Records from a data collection
------------
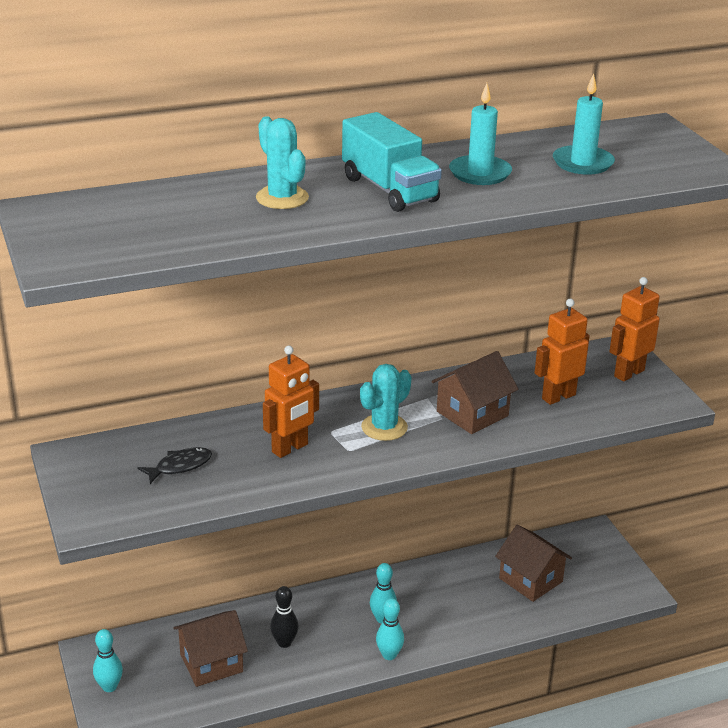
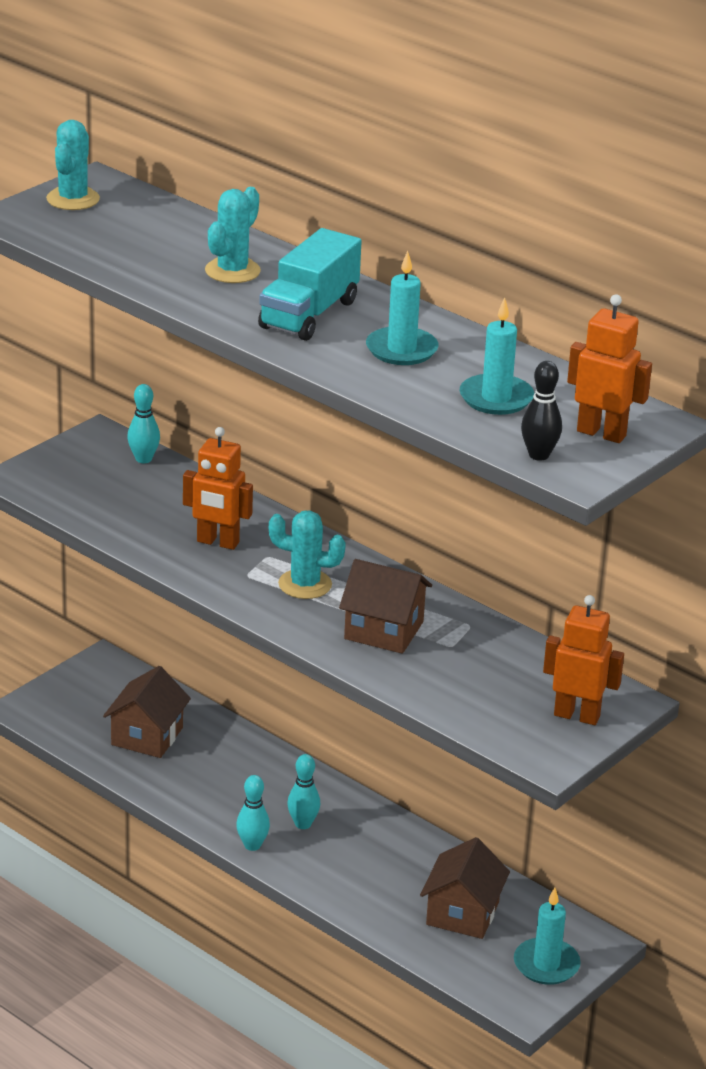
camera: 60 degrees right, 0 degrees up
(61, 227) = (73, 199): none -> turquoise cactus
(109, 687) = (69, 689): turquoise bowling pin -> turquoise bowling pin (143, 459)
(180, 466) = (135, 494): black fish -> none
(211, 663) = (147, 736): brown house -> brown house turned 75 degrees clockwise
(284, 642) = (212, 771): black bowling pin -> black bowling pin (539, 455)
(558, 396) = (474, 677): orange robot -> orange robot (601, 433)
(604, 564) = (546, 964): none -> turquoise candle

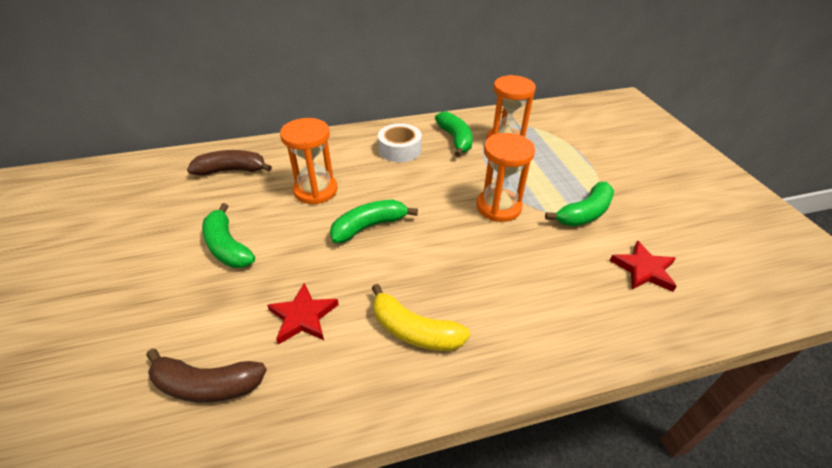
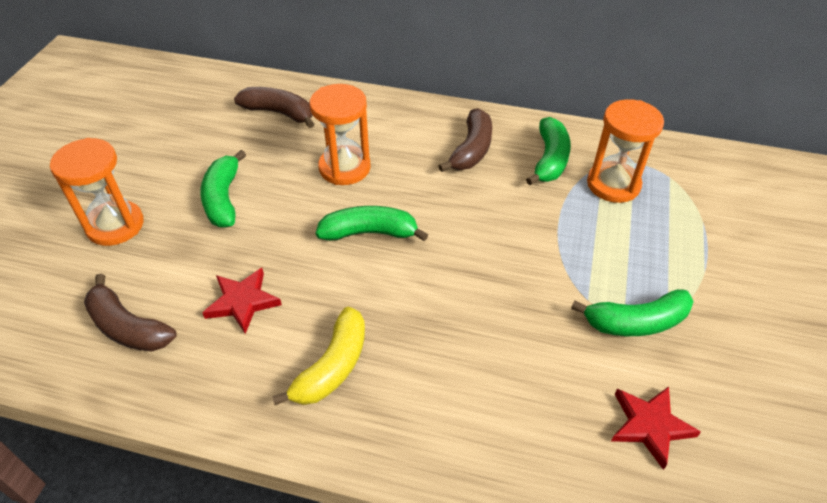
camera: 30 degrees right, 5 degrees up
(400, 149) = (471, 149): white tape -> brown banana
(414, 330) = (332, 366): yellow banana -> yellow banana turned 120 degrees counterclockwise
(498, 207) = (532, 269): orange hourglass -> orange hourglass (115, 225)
------------
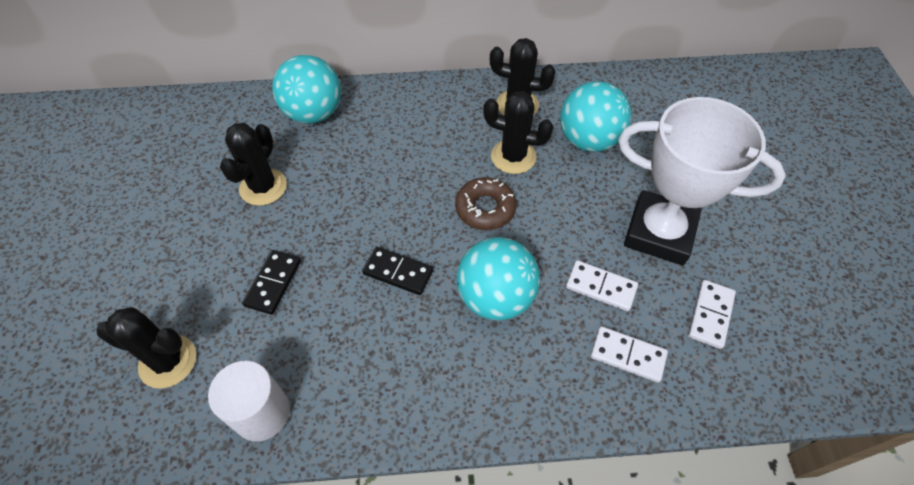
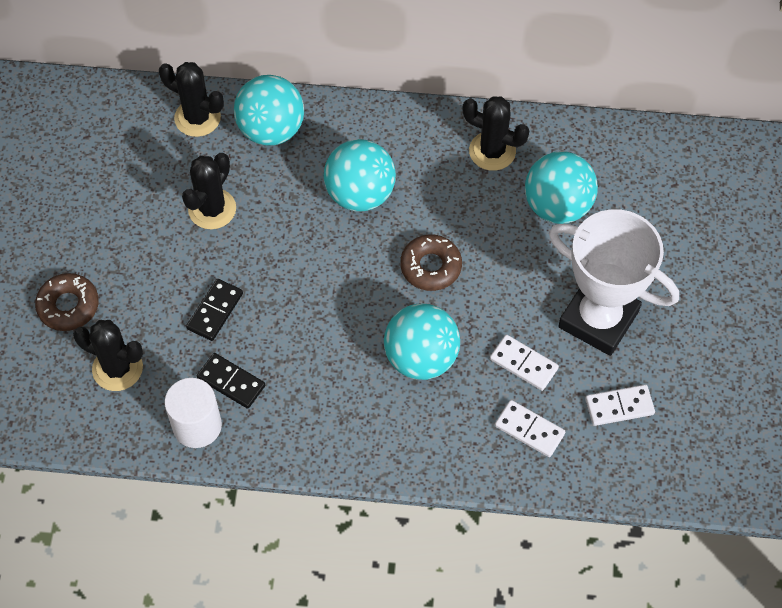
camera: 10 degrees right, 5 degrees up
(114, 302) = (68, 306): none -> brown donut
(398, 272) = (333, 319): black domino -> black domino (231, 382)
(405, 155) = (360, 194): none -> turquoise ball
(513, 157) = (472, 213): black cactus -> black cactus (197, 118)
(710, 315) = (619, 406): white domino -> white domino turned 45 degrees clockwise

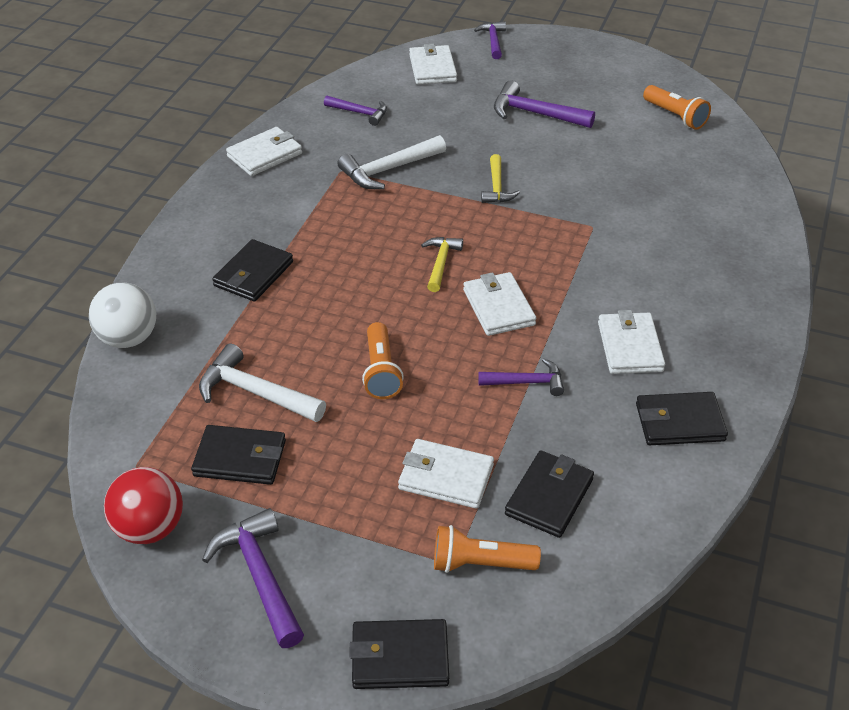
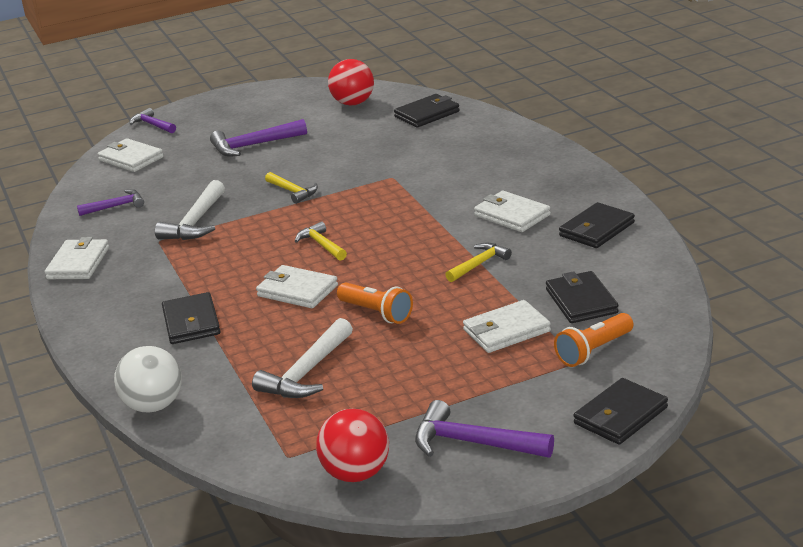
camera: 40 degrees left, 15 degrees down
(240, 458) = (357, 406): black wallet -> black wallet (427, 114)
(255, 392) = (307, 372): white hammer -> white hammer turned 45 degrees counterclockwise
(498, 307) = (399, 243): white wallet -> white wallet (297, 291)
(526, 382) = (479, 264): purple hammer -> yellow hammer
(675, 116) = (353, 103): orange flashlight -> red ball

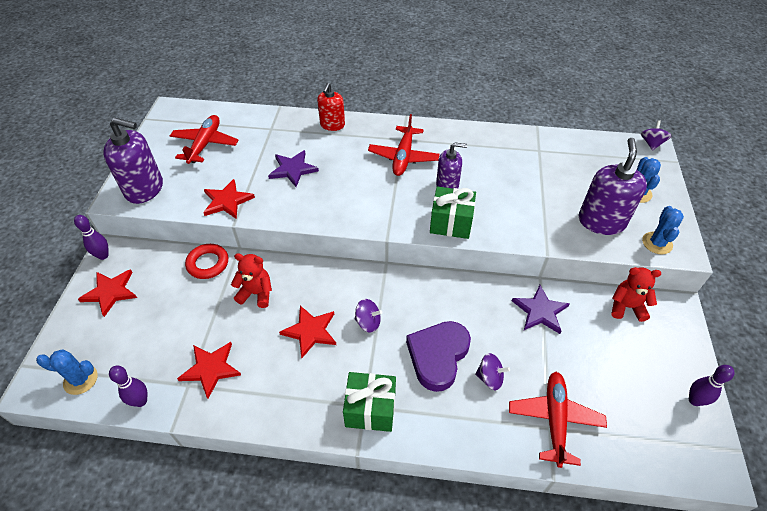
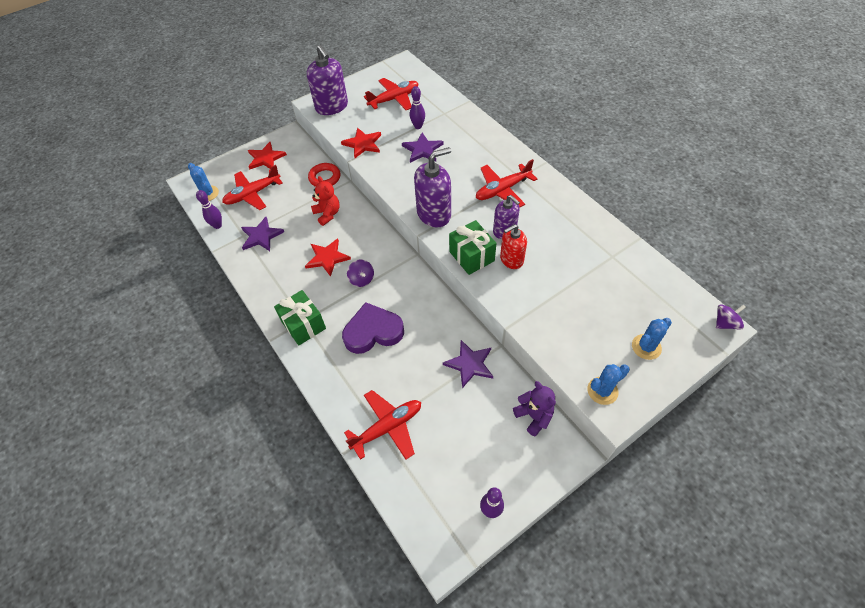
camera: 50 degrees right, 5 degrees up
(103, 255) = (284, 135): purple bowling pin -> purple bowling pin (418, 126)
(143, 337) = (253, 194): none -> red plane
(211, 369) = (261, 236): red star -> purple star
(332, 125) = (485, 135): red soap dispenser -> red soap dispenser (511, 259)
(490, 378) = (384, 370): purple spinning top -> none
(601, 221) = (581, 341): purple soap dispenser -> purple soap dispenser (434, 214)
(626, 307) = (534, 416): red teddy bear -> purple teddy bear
------------
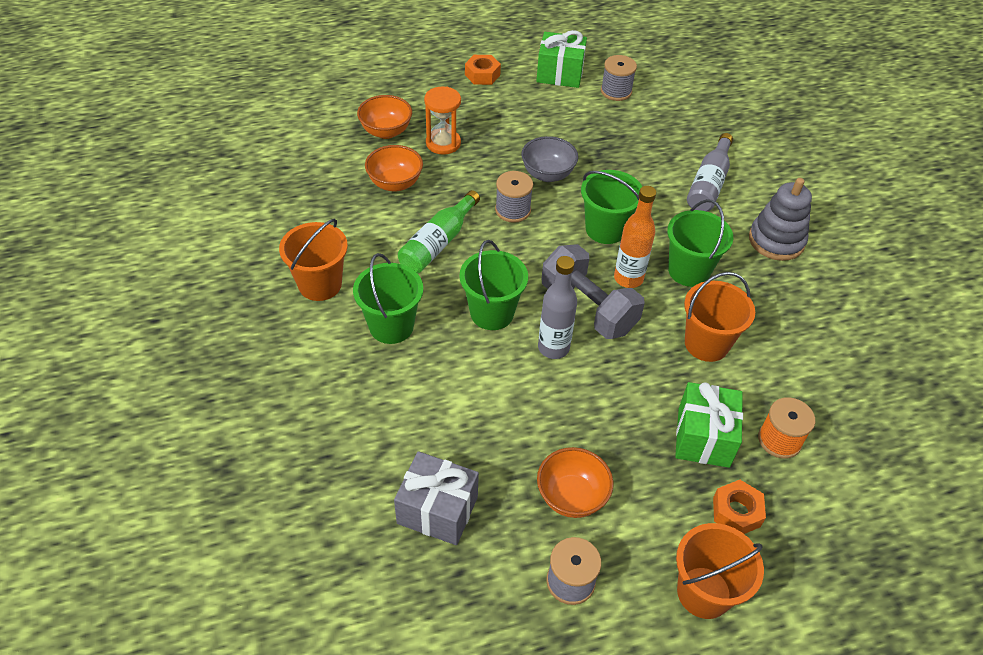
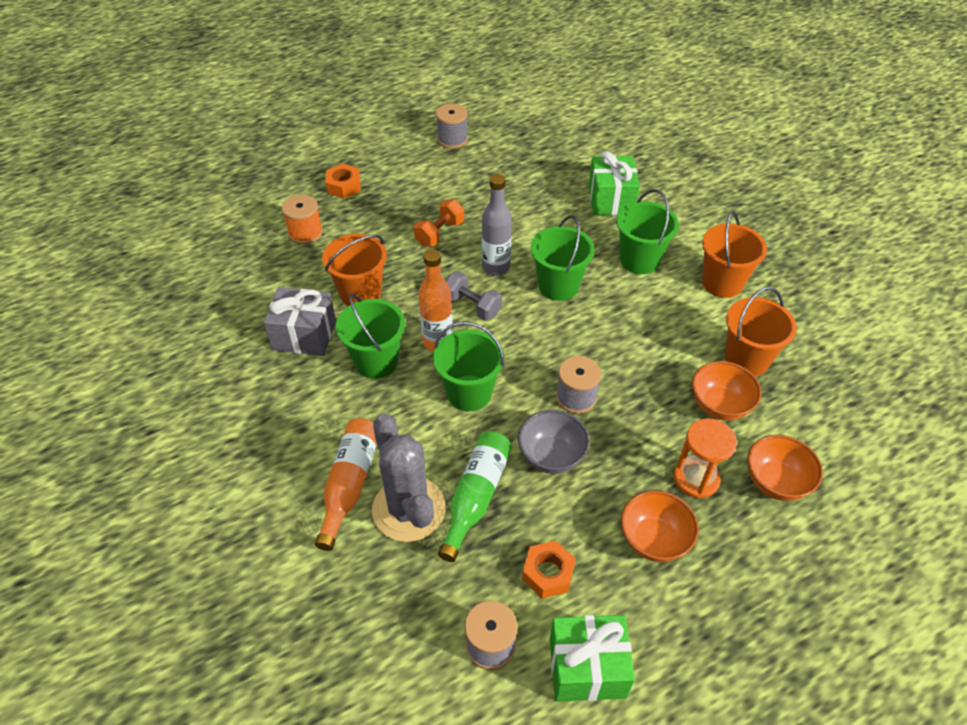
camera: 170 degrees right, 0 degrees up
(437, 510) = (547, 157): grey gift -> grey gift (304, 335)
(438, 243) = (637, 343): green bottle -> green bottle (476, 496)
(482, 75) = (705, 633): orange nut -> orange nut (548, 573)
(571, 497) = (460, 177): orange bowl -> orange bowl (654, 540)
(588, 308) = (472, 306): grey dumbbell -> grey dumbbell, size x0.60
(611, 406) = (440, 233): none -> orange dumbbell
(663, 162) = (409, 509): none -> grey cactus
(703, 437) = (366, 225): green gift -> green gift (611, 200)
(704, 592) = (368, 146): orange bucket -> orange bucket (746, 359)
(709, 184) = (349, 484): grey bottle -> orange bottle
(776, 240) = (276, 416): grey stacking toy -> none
------------
*The task*
Using the data above, which lines fall from the one with "camera: 60 degrees right, 0 degrees up" through the one with "(498, 207) = (532, 269): orange"? Repeat them exactly, ends included, minus any pictures.

*Exercise output*
camera: 60 degrees right, 0 degrees up
(61, 227) = (73, 199): none -> turquoise cactus
(109, 687) = (69, 689): turquoise bowling pin -> turquoise bowling pin (143, 459)
(180, 466) = (135, 494): black fish -> none
(211, 663) = (147, 736): brown house -> brown house turned 75 degrees clockwise
(284, 642) = (212, 771): black bowling pin -> black bowling pin (539, 455)
(558, 396) = (474, 677): orange robot -> orange robot (601, 433)
(604, 564) = (546, 964): none -> turquoise candle

camera: 30 degrees right, 5 degrees up
(400, 149) = (471, 149): white tape -> brown banana
(414, 330) = (332, 366): yellow banana -> yellow banana turned 120 degrees counterclockwise
(498, 207) = (532, 269): orange hourglass -> orange hourglass (115, 225)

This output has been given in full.